# START OF Available data

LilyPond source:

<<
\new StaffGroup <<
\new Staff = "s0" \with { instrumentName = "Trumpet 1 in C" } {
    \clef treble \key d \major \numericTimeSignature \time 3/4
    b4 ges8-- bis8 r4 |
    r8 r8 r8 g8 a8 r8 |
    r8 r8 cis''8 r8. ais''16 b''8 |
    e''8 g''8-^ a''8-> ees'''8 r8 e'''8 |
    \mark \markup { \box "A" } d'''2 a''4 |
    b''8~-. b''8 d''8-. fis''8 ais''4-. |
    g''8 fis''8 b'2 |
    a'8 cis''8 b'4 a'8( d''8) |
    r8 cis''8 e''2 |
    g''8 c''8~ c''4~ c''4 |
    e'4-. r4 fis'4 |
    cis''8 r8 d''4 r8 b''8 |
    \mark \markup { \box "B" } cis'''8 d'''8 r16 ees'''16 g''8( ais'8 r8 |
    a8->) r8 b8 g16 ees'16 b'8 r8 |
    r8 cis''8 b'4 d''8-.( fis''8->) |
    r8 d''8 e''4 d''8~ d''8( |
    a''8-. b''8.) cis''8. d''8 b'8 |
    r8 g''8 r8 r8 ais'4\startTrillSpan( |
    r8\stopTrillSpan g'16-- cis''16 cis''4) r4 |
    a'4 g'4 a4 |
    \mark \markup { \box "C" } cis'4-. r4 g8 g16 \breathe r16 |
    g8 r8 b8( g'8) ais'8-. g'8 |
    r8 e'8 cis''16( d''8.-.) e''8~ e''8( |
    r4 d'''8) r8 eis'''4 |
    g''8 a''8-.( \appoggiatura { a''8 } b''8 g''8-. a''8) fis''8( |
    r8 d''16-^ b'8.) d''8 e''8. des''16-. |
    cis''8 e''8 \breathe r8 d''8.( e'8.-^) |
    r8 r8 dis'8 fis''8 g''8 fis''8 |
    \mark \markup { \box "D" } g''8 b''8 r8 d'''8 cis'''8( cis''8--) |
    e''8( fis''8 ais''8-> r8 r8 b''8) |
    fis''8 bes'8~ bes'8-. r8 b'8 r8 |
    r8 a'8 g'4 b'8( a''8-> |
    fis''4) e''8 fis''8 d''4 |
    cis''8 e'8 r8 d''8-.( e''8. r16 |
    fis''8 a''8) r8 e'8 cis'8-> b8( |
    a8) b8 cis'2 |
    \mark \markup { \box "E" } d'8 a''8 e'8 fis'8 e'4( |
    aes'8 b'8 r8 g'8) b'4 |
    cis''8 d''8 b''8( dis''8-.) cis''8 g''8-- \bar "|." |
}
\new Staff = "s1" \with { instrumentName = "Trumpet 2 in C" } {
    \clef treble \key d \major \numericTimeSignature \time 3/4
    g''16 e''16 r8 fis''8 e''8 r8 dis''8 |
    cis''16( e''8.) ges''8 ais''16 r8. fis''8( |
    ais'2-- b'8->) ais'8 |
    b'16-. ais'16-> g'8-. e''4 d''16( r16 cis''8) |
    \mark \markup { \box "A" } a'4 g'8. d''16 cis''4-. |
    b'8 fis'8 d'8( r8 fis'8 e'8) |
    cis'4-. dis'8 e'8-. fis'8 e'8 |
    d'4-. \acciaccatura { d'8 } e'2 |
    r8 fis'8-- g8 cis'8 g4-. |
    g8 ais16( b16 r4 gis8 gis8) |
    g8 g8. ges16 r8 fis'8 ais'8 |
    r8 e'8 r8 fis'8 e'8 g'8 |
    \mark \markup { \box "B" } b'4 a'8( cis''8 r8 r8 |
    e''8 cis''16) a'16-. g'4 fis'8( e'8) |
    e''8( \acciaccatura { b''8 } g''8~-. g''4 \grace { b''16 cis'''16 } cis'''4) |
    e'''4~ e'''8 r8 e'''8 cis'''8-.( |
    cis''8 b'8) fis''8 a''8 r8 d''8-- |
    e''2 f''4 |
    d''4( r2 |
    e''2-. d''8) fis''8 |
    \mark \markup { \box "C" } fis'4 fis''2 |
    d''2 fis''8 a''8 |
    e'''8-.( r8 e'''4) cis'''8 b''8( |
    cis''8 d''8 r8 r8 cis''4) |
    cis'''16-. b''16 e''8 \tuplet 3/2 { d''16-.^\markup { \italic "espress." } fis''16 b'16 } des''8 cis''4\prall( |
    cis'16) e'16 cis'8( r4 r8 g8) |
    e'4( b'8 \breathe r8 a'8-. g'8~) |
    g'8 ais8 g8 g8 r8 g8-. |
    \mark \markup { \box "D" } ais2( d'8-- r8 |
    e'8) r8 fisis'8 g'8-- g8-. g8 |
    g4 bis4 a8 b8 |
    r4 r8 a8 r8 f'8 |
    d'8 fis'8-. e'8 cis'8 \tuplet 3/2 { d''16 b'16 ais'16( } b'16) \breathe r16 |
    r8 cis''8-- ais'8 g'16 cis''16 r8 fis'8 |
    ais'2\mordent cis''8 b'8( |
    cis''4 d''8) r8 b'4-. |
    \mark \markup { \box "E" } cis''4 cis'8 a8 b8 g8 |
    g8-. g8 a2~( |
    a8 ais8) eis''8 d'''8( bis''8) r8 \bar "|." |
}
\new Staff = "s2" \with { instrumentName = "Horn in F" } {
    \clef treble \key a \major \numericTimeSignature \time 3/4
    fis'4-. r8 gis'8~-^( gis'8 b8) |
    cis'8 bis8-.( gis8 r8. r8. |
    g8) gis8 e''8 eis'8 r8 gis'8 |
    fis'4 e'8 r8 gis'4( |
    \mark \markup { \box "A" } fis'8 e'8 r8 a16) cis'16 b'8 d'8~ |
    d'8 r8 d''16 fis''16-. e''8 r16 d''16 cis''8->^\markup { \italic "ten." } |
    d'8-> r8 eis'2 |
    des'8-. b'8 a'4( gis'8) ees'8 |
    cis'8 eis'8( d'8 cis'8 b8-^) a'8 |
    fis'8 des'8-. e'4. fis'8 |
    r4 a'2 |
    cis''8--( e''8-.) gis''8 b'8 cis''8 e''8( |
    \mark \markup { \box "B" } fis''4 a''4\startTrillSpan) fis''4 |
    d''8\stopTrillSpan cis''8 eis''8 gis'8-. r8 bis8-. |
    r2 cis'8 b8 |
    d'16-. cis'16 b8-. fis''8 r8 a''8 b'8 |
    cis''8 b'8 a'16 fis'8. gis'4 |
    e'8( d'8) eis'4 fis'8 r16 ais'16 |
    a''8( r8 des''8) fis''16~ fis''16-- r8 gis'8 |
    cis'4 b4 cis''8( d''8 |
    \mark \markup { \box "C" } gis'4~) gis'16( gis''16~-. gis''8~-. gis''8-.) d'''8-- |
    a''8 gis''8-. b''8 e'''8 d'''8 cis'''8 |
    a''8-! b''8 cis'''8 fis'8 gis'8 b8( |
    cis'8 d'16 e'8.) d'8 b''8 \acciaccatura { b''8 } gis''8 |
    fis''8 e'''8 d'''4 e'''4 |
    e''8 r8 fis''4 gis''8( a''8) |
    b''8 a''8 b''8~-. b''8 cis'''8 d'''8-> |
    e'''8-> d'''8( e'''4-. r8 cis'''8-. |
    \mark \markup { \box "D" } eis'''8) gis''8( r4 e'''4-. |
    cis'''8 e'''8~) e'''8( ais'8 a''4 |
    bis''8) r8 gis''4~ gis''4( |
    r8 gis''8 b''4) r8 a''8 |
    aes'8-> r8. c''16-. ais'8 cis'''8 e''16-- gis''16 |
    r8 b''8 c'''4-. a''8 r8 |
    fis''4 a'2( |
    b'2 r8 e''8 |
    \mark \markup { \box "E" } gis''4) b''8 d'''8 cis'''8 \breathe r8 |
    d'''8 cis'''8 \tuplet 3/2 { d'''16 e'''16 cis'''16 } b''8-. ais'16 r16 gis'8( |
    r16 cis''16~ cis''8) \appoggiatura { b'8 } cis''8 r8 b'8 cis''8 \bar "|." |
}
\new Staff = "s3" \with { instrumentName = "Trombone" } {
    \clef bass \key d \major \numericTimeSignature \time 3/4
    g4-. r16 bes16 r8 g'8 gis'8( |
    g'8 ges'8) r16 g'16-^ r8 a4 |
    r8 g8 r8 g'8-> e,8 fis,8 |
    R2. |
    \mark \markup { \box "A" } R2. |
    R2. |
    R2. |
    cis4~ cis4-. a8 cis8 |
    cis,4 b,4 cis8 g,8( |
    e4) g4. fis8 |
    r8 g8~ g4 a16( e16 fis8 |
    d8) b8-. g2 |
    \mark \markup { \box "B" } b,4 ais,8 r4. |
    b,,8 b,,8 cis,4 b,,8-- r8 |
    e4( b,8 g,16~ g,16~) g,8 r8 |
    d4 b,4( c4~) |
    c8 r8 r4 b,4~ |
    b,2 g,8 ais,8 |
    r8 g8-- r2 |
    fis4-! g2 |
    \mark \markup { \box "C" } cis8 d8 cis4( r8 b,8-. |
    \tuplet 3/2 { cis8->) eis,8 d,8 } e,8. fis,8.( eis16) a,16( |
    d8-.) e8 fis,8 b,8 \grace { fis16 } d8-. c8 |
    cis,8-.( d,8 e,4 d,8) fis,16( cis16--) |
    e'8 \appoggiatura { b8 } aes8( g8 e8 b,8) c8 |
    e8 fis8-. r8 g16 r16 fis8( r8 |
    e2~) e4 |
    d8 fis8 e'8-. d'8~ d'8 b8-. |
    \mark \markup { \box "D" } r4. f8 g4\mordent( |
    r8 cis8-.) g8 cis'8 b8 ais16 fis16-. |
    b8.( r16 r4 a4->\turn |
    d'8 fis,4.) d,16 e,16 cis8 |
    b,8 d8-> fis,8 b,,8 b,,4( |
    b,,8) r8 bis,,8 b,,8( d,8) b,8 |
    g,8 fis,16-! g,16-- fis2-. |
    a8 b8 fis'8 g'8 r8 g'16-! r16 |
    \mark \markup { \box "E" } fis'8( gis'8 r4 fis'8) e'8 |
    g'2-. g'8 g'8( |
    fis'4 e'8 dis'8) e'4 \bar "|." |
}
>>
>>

# END OF Available data

• **Task requirements**
Show every line of the rows above that contains the string "numericTimeSignature", matching case exactly.

• **Worked answer**
    \clef treble \key d \major \numericTimeSignature \time 3/4
    \clef treble \key d \major \numericTimeSignature \time 3/4
    \clef treble \key a \major \numericTimeSignature \time 3/4
    \clef bass \key d \major \numericTimeSignature \time 3/4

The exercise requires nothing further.